▶ [ACTIVITY] Would you output the entries below only from the line containing "yellow domino [482,387,577,444] -> none" through the line containing "none -> purple domino [515,210,567,271]", exactly as they stand and with both ends included?

▶ [RECORDS TO PROCESS]

Start of Block

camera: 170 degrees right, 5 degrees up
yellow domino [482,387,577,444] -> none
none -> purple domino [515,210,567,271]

End of Block
Start of Block

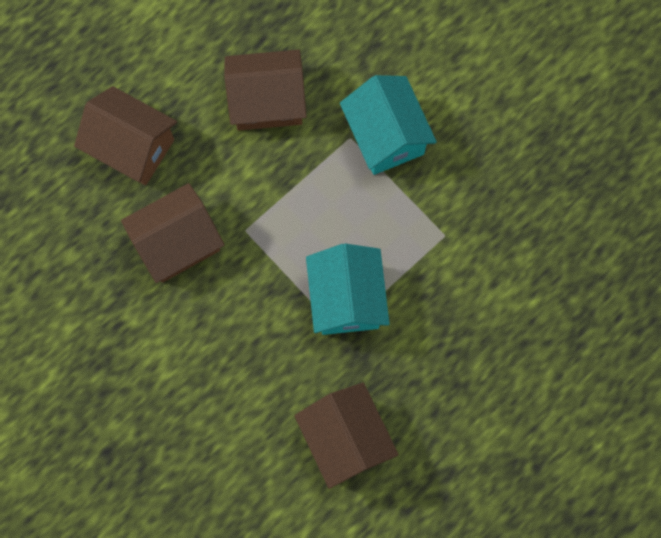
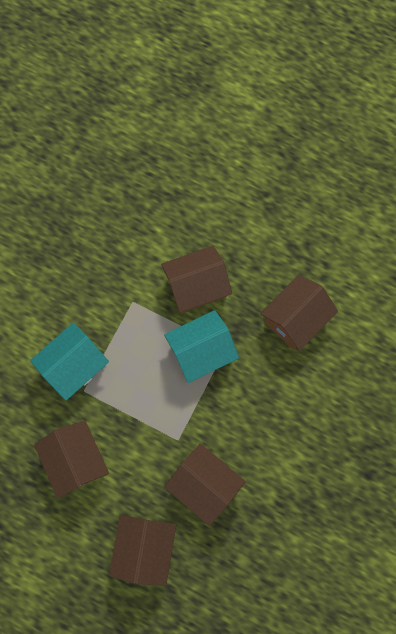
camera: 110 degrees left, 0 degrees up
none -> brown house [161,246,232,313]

End of Block

▶ [YOUR SOLUTION]
yellow domino [482,387,577,444] -> none
none -> purple domino [515,210,567,271]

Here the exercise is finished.